**Raw records:**
****

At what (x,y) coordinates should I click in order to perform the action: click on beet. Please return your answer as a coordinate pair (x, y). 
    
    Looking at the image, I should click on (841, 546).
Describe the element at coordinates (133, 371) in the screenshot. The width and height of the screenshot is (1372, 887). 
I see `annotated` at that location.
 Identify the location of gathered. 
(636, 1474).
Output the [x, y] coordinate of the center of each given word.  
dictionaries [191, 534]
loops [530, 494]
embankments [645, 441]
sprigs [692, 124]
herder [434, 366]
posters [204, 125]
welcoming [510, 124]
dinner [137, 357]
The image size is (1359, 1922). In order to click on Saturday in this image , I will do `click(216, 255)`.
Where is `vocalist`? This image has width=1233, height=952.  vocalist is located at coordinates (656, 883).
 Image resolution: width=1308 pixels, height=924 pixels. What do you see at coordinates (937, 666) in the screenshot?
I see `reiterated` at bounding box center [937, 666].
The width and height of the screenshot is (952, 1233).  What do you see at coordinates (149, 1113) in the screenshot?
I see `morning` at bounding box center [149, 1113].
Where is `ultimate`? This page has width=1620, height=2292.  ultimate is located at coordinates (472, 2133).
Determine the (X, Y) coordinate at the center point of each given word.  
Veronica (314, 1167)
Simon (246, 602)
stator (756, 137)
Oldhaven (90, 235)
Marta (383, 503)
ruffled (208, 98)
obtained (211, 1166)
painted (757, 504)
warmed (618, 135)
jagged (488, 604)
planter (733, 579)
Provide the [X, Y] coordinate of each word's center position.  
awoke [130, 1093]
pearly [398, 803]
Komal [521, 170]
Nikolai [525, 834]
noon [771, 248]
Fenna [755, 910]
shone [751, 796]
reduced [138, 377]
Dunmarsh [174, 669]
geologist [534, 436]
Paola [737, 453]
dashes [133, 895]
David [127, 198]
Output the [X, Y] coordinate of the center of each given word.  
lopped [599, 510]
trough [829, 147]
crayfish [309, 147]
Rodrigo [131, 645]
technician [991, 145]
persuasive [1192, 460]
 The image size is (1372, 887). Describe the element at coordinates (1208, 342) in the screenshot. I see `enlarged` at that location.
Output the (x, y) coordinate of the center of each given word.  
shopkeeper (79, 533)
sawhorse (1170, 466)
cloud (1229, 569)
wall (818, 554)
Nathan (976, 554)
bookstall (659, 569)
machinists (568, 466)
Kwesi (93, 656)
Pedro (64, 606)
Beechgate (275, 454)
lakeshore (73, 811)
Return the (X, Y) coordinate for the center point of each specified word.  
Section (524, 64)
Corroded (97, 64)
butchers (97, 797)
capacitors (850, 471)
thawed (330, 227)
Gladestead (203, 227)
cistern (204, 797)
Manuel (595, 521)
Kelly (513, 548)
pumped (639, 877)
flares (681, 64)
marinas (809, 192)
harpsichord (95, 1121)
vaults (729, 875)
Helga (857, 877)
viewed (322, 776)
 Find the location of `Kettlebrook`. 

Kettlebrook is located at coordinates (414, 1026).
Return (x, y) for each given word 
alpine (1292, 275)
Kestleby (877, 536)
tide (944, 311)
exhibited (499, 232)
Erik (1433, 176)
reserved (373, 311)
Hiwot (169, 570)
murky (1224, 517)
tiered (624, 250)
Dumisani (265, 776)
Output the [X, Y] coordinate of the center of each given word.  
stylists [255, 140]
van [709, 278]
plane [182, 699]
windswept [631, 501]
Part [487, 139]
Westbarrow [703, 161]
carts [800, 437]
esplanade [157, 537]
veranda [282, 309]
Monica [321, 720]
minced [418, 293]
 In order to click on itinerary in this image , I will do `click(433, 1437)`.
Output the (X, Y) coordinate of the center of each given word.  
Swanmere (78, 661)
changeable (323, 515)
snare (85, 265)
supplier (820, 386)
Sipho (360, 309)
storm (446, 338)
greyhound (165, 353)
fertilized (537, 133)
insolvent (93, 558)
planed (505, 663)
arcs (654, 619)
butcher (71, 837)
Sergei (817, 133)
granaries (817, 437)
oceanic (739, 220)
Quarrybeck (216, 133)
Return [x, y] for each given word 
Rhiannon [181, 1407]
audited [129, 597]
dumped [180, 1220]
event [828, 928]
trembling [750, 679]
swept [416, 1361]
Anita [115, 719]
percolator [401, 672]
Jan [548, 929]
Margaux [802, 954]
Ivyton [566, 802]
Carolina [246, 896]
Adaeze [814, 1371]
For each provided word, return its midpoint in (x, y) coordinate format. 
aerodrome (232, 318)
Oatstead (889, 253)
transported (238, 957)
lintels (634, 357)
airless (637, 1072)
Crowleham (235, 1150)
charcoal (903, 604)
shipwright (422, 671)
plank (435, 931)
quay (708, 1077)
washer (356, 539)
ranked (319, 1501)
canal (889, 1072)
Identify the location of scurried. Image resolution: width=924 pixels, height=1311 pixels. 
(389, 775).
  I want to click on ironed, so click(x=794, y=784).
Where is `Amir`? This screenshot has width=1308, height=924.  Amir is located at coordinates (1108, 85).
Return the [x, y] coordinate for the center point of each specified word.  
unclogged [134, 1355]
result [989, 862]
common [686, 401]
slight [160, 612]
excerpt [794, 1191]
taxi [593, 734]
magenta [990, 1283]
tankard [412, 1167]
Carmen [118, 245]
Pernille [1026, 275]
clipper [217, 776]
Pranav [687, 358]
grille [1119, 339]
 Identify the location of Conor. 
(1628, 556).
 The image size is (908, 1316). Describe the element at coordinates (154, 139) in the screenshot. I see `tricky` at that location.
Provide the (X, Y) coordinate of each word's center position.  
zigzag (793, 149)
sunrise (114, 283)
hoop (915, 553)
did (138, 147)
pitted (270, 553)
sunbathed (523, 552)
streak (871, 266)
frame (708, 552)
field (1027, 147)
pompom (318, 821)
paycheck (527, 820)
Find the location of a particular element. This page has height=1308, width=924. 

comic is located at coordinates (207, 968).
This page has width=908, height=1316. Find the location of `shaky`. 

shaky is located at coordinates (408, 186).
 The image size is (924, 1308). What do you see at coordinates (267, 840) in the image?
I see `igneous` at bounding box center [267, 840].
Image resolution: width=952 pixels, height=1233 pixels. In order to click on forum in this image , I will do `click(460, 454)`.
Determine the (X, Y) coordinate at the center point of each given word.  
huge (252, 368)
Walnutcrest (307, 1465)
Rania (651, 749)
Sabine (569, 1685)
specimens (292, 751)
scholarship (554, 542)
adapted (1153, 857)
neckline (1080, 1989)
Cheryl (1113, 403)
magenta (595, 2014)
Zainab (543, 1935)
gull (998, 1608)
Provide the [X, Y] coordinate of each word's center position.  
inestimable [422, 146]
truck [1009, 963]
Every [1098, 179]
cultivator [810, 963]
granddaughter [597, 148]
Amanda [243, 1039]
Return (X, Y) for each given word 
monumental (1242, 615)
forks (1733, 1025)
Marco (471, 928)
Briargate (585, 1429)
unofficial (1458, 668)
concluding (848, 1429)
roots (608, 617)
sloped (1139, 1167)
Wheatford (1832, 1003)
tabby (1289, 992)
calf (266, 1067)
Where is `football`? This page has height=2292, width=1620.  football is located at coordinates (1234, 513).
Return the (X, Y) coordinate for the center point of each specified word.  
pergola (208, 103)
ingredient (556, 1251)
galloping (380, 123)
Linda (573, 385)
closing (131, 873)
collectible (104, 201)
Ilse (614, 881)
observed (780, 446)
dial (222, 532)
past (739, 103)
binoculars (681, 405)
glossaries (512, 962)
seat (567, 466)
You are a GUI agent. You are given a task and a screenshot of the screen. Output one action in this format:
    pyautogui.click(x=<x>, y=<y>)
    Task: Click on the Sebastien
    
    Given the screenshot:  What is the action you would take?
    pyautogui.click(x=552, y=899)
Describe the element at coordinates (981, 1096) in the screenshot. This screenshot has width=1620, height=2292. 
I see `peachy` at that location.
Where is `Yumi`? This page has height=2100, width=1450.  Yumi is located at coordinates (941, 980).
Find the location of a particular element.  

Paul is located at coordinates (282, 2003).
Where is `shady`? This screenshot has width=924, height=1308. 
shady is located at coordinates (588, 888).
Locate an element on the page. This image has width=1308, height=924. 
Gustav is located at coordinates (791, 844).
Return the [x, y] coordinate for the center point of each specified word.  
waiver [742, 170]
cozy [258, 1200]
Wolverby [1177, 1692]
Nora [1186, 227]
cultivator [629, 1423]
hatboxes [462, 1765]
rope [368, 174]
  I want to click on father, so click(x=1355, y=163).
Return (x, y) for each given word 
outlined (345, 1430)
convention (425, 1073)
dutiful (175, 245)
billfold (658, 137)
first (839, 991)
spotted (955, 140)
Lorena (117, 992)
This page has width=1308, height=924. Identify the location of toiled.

****

**Aim:**
Render the material from the line with "granddaughter [597, 148]" up to and including the line with "calf (266, 1067)" as a two-column CSV headed text and answer. Give one row per entry, with each field in quotation marks and any line breaks turned into spaces.

**Answer to the task:**
text,answer
"granddaughter","[597, 148]"
"Amanda","[243, 1039]"
"Return (X, Y) for each given word monumental","(1242, 615)"
"forks","(1733, 1025)"
"Marco","(471, 928)"
"Briargate","(585, 1429)"
"unofficial","(1458, 668)"
"concluding","(848, 1429)"
"roots","(608, 617)"
"sloped","(1139, 1167)"
"Wheatford","(1832, 1003)"
"tabby","(1289, 992)"
"calf","(266, 1067)"